Work order:
Once you find the line with "J1 pin 1: 0V -> n1" in the listing below, set down exactly every line from it through the line with "R2: 4.7k (+3V3, n1) -> none", but no pictures.

Records for this exercise:
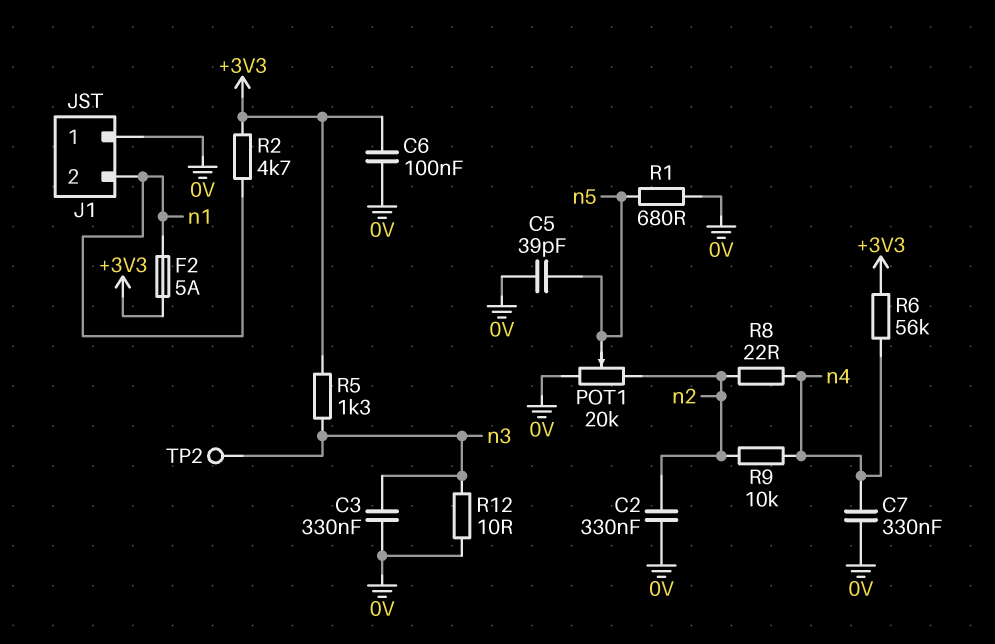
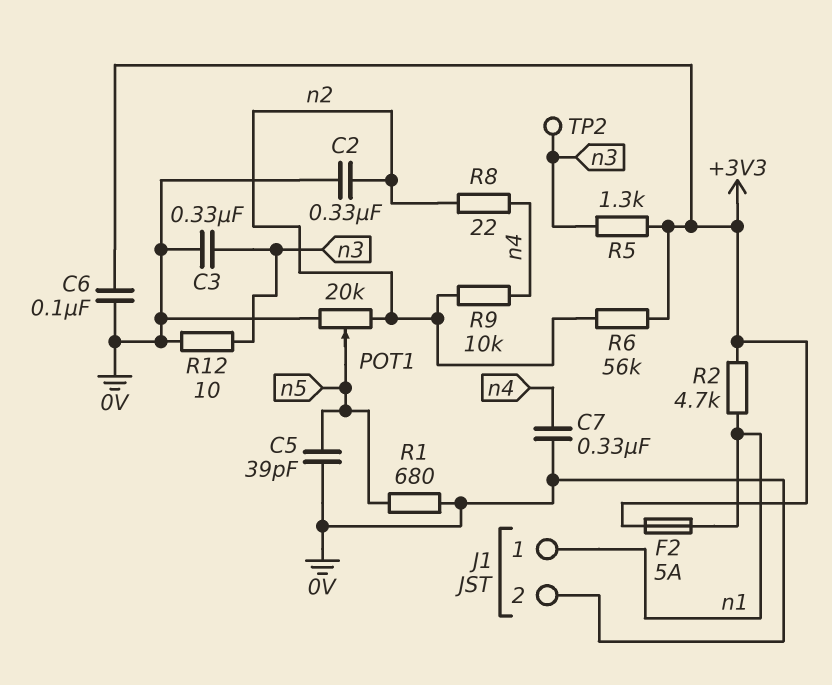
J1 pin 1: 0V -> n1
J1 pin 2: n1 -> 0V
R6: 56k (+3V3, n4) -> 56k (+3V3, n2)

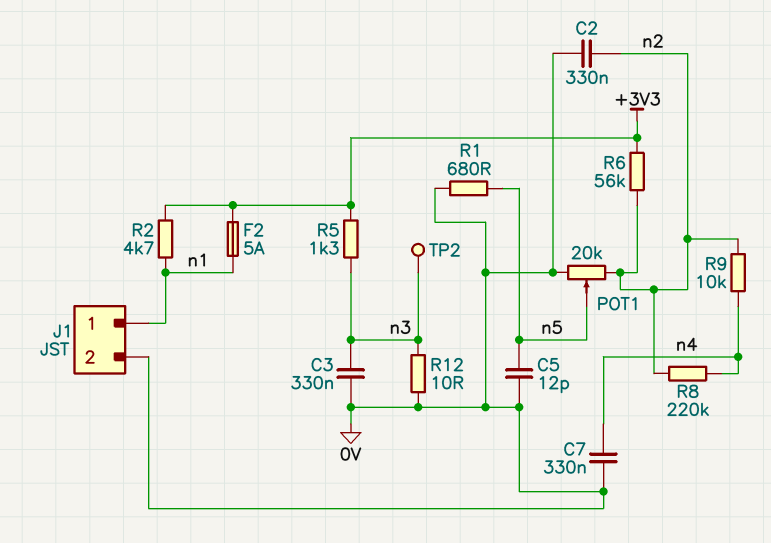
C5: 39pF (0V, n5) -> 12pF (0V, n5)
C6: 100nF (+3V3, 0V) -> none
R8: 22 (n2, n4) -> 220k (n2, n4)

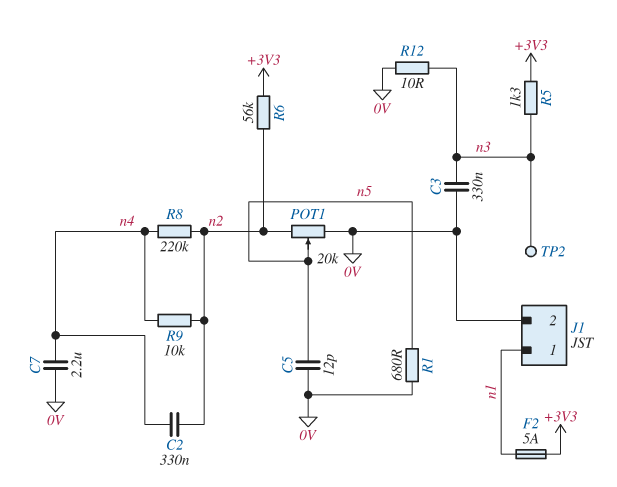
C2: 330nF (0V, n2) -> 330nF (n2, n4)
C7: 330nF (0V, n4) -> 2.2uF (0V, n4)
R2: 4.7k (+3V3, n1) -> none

* * *

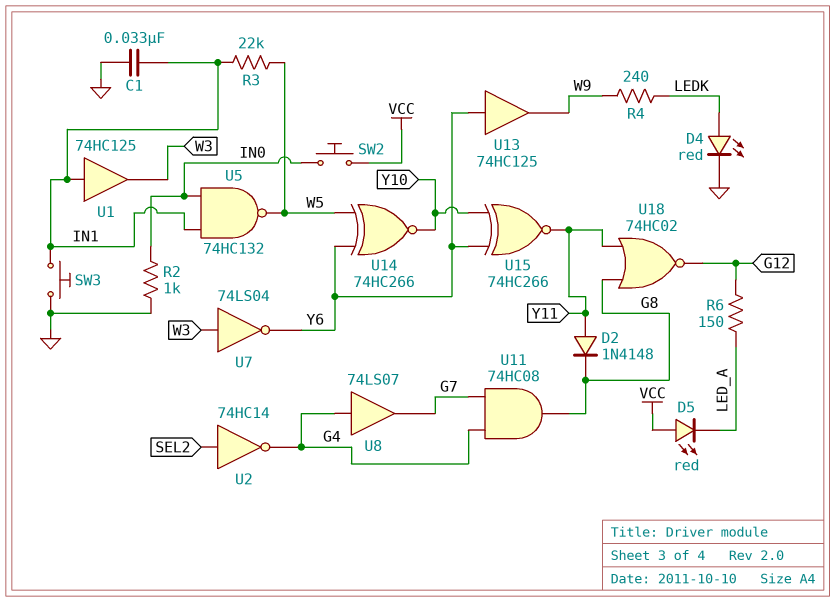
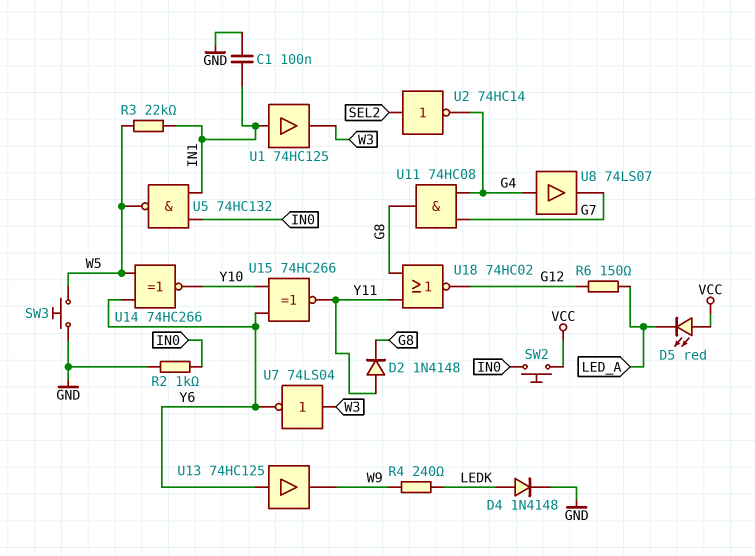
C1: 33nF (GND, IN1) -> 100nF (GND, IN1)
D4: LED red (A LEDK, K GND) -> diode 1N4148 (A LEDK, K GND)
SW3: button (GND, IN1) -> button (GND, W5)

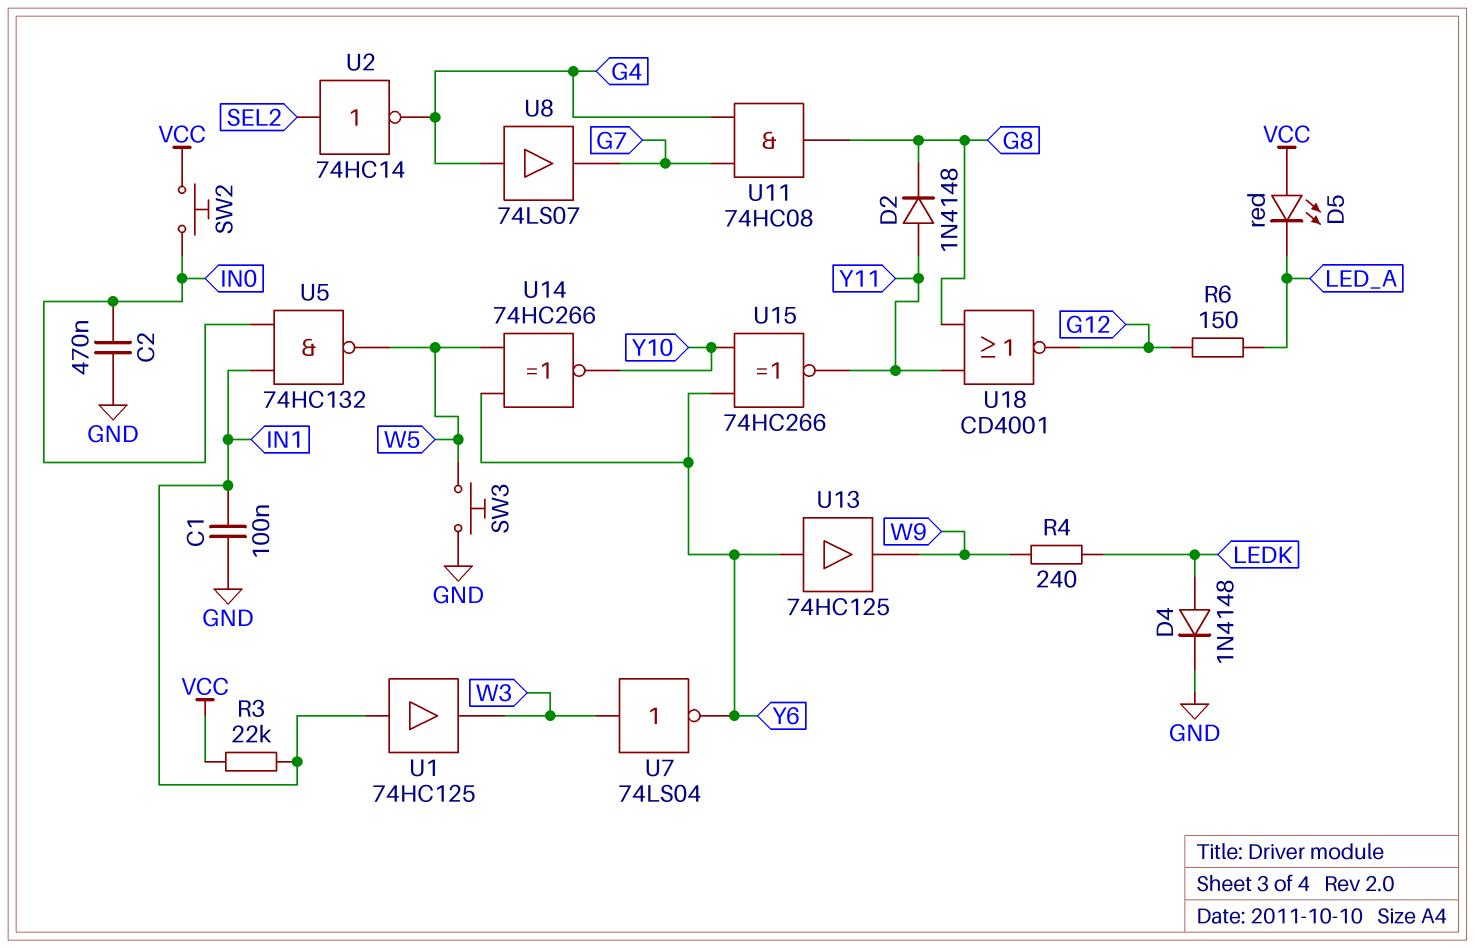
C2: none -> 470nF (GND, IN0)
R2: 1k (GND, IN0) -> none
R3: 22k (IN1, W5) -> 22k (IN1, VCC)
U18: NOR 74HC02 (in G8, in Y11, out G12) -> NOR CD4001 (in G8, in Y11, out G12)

Answer box:
J1 pin 1: 0V -> n1
J1 pin 2: n1 -> 0V
R6: 56k (+3V3, n4) -> 56k (+3V3, n2)

C5: 39pF (0V, n5) -> 12pF (0V, n5)
C6: 100nF (+3V3, 0V) -> none
R8: 22 (n2, n4) -> 220k (n2, n4)

C2: 330nF (0V, n2) -> 330nF (n2, n4)
C7: 330nF (0V, n4) -> 2.2uF (0V, n4)
R2: 4.7k (+3V3, n1) -> none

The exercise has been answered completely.